Source data:
☆ ☆ ☆ ☆ ☆
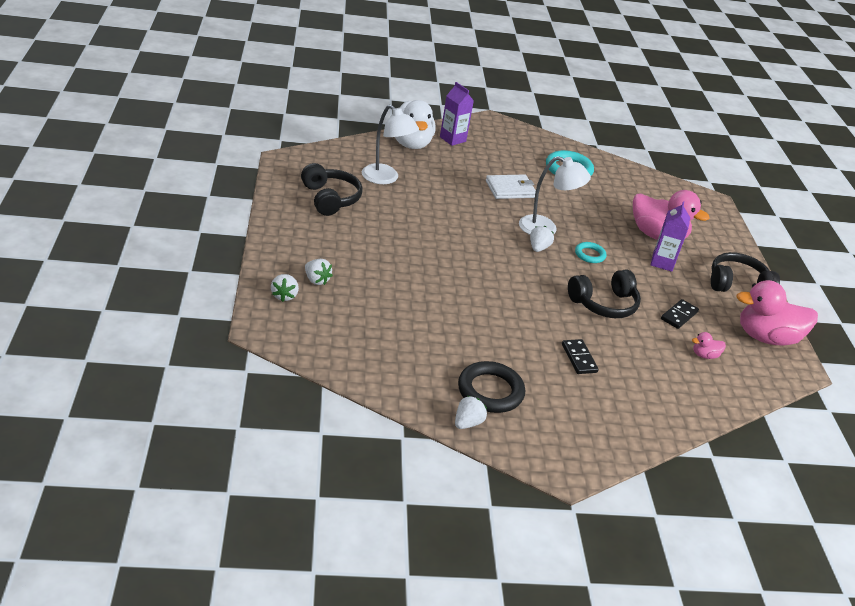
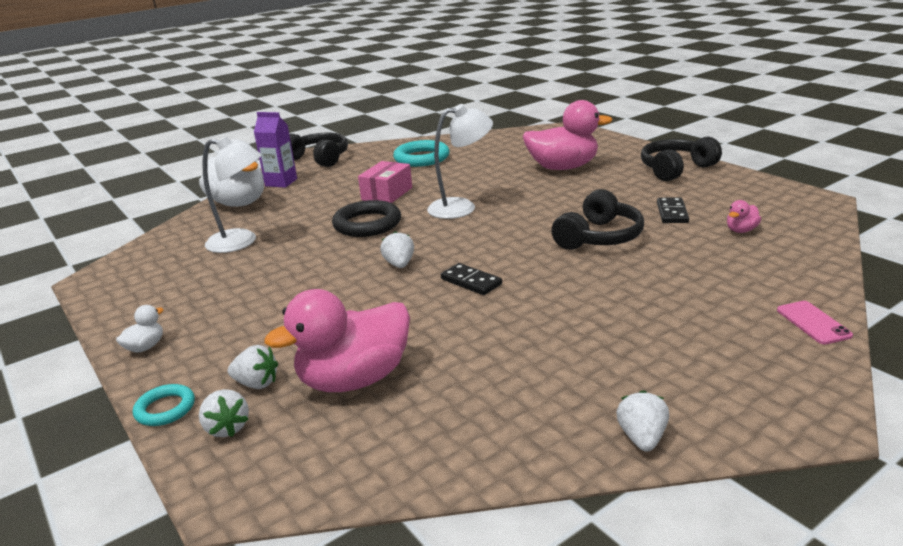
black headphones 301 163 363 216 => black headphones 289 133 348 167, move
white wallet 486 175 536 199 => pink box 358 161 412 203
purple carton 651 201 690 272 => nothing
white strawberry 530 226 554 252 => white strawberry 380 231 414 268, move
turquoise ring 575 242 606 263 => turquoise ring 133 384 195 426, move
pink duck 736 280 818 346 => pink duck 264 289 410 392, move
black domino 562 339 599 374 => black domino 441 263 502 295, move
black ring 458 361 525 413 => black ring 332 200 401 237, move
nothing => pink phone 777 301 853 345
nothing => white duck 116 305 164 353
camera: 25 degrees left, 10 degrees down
☆ ☆ ☆ ☆ ☆
** What to work on **
Output the records above exactly; leave out the pictures.

** Answer to this exercise **
black headphones 301 163 363 216 => black headphones 289 133 348 167, move
white wallet 486 175 536 199 => pink box 358 161 412 203
purple carton 651 201 690 272 => nothing
white strawberry 530 226 554 252 => white strawberry 380 231 414 268, move
turquoise ring 575 242 606 263 => turquoise ring 133 384 195 426, move
pink duck 736 280 818 346 => pink duck 264 289 410 392, move
black domino 562 339 599 374 => black domino 441 263 502 295, move
black ring 458 361 525 413 => black ring 332 200 401 237, move
nothing => pink phone 777 301 853 345
nothing => white duck 116 305 164 353
camera: 25 degrees left, 10 degrees down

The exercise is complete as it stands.